== What the task asks ==
Return each line exactly, from the one that has "C6: 22nF (GND, VEXT) -> 22nF (+3V3, GND)" through the end of the entries, both ends included. Pictures do not belong.

(Modification records)
- Opening Delimiter -

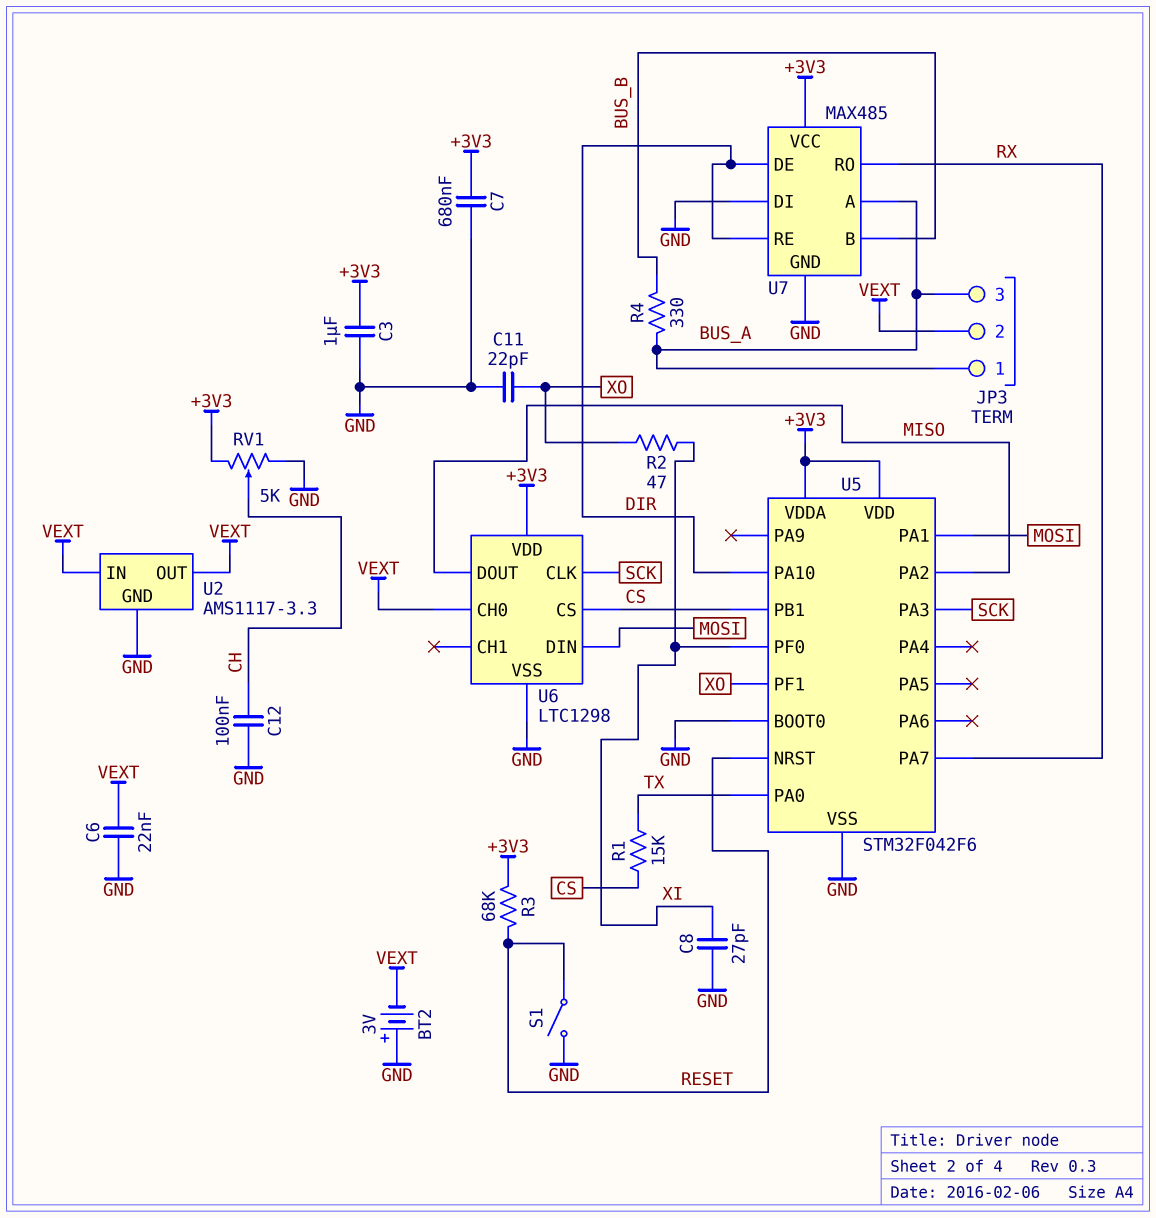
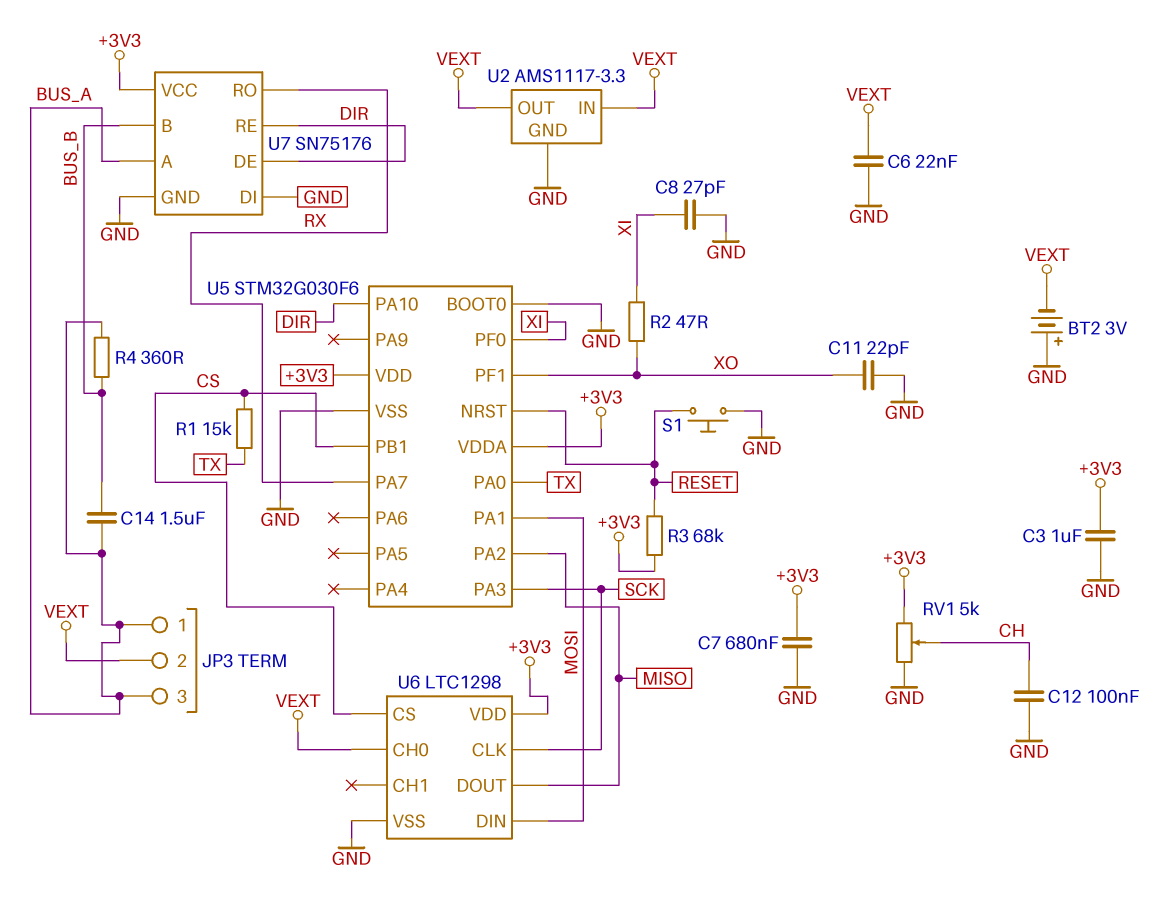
C14: none -> 1.5uF (BUS_A, BUS_B)
R4: 330 (BUS_A, BUS_B) -> 360 (BUS_A, BUS_B)
S1: switch (GND, RESET) -> button (GND, RESET)
U5: STM32F042F6 -> STM32G030F6
U7: MAX485 -> SN75176

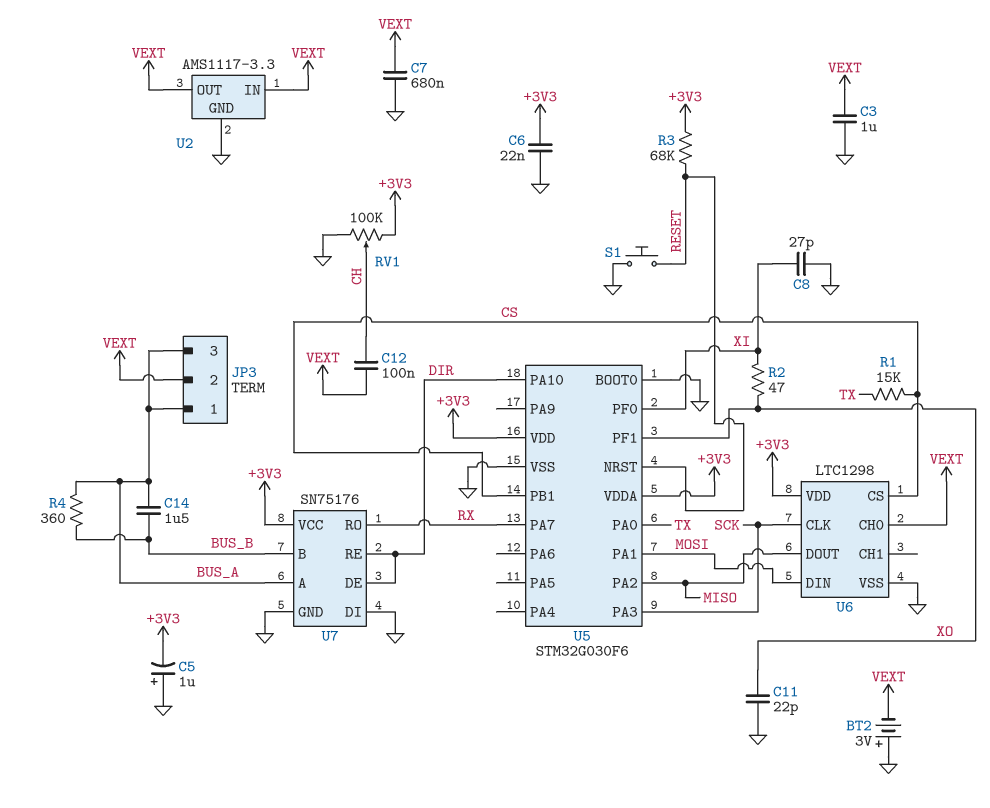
C3: 1uF (+3V3, GND) -> 1uF (GND, VEXT)
C5: none -> 1uF (plus GND, minus +3V3)
C6: 22nF (GND, VEXT) -> 22nF (+3V3, GND)
C7: 680nF (+3V3, GND) -> 680nF (GND, VEXT)
C12: 100nF (CH, GND) -> 100nF (CH, VEXT)
RV1: 5k (+3V3, GND, wiper CH) -> 100k (+3V3, GND, wiper CH)

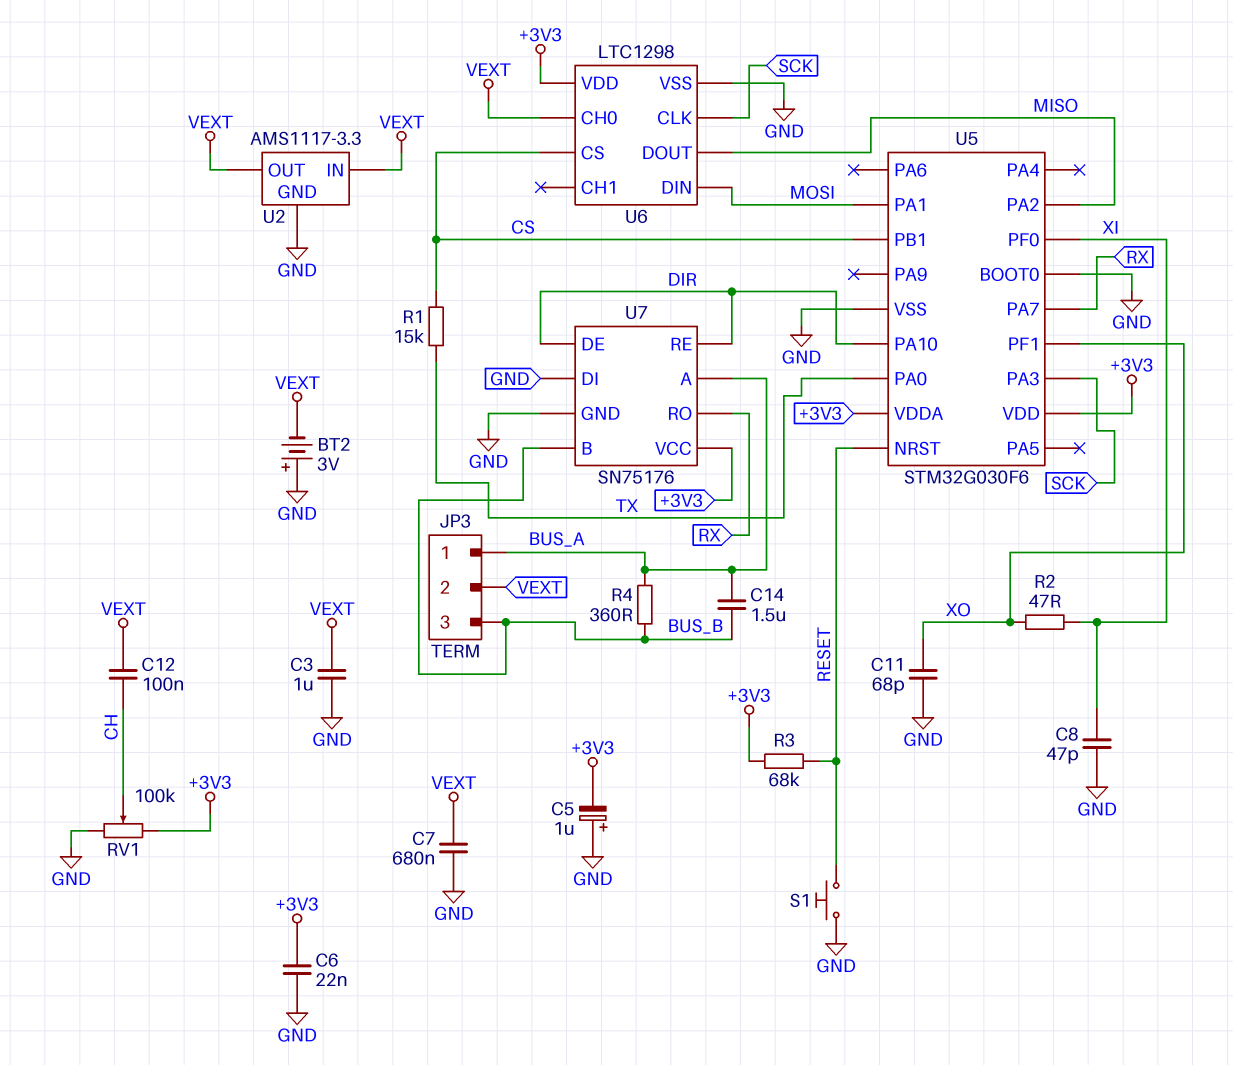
C8: 27pF (GND, XI) -> 47pF (GND, XI)
C11: 22pF (GND, XO) -> 68pF (GND, XO)
JP3 pin 3: BUS_A -> BUS_B

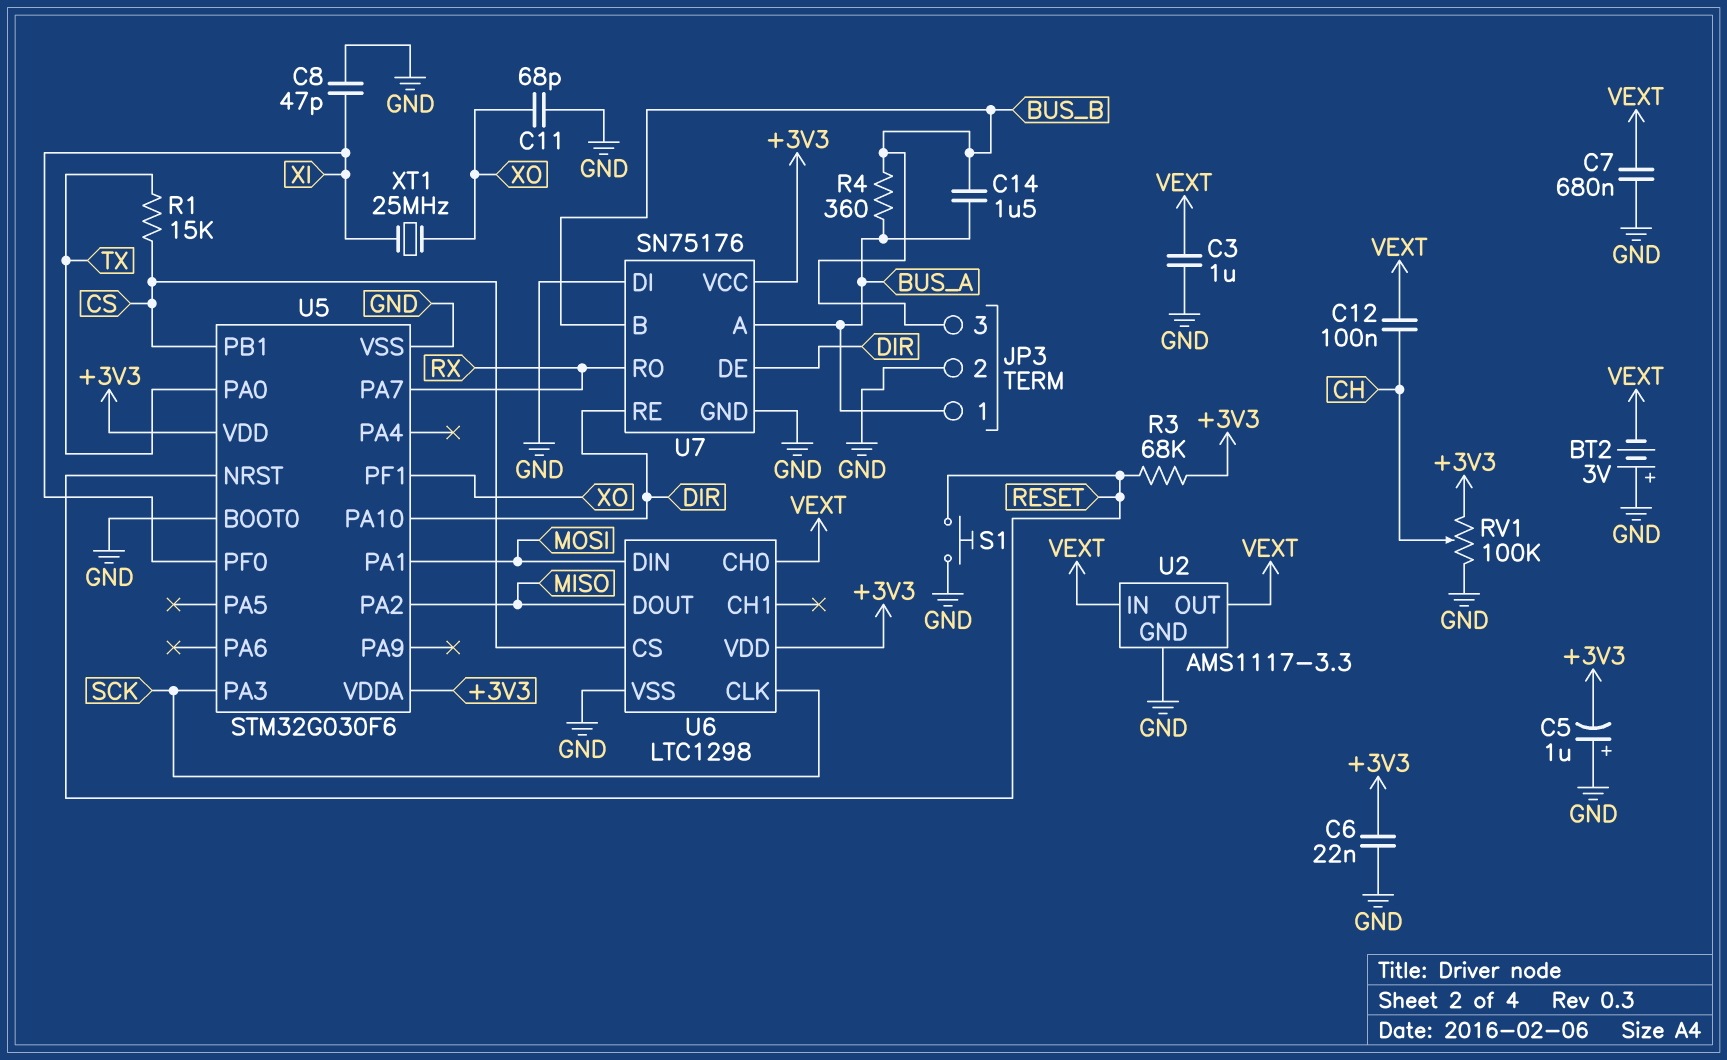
JP3 pin 2: VEXT -> GND
R2: 47 (XI, XO) -> none
XT1: none -> 25MHz (XI, XO)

- Closing Delimiter -

== Task output ==
C6: 22nF (GND, VEXT) -> 22nF (+3V3, GND)
C7: 680nF (+3V3, GND) -> 680nF (GND, VEXT)
C12: 100nF (CH, GND) -> 100nF (CH, VEXT)
RV1: 5k (+3V3, GND, wiper CH) -> 100k (+3V3, GND, wiper CH)

C8: 27pF (GND, XI) -> 47pF (GND, XI)
C11: 22pF (GND, XO) -> 68pF (GND, XO)
JP3 pin 3: BUS_A -> BUS_B

JP3 pin 2: VEXT -> GND
R2: 47 (XI, XO) -> none
XT1: none -> 25MHz (XI, XO)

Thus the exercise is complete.